What needs to be done -
Please write out all the data that follows exactly, without the pictures.

[Object change listings]
--- START ---
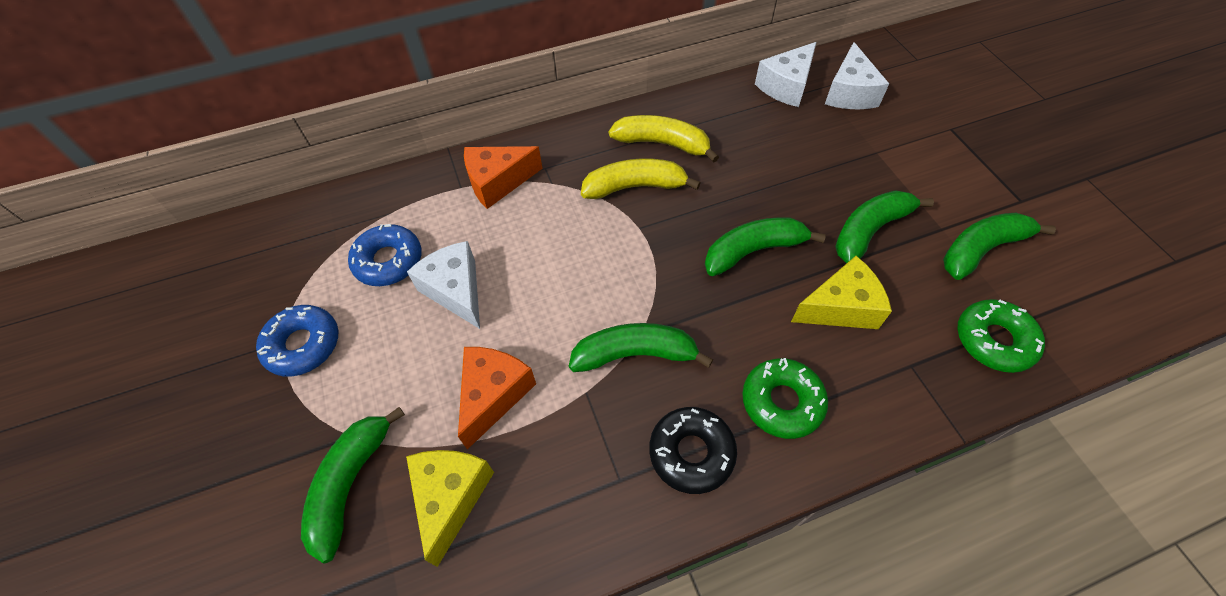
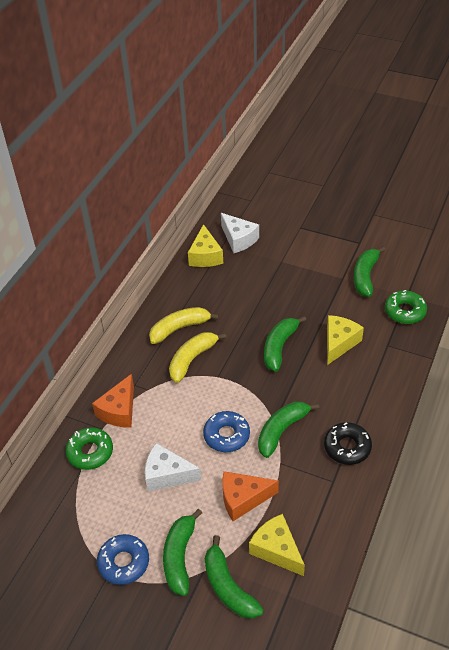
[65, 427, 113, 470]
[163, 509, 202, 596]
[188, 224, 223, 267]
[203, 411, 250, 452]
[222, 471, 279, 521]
--- END ---
Answer box -
[65, 427, 113, 470]
[163, 509, 202, 596]
[188, 224, 223, 267]
[203, 411, 250, 452]
[222, 471, 279, 521]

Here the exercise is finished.